§ **WORK REQUEST**
Report the number of lines below in which the word "none" occurs. Nothing else is needed.

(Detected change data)

__________________________________________________

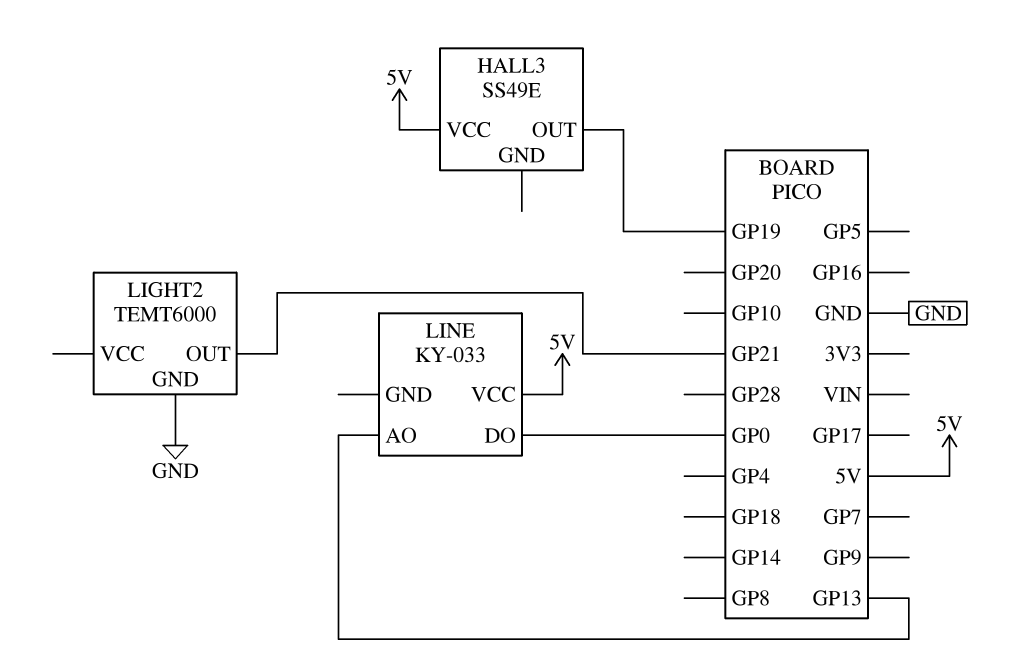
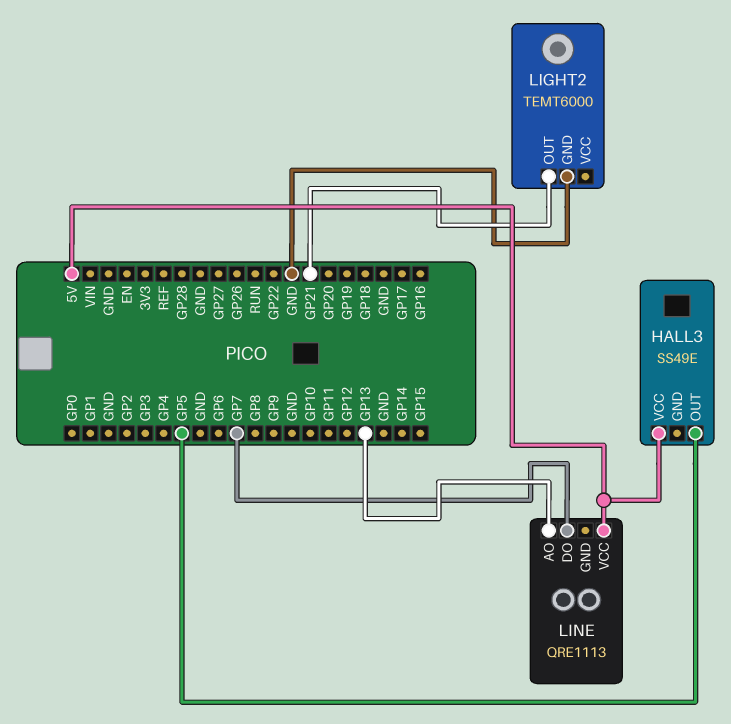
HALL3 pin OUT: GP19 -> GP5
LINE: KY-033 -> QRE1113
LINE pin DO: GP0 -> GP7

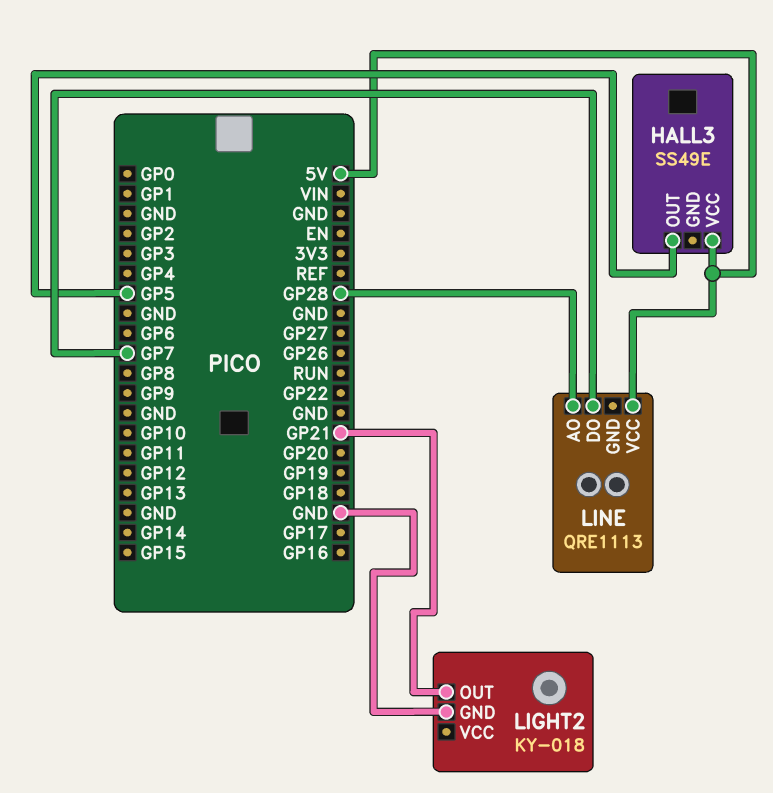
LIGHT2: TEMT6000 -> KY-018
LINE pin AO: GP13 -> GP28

__________________________________________________

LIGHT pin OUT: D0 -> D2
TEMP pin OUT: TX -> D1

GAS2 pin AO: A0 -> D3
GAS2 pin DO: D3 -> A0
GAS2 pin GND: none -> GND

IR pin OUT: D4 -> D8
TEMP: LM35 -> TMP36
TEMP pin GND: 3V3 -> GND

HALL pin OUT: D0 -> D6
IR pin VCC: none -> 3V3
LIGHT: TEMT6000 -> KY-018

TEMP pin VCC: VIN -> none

__________________________________________________

§ **YOUR RESPONSE**
3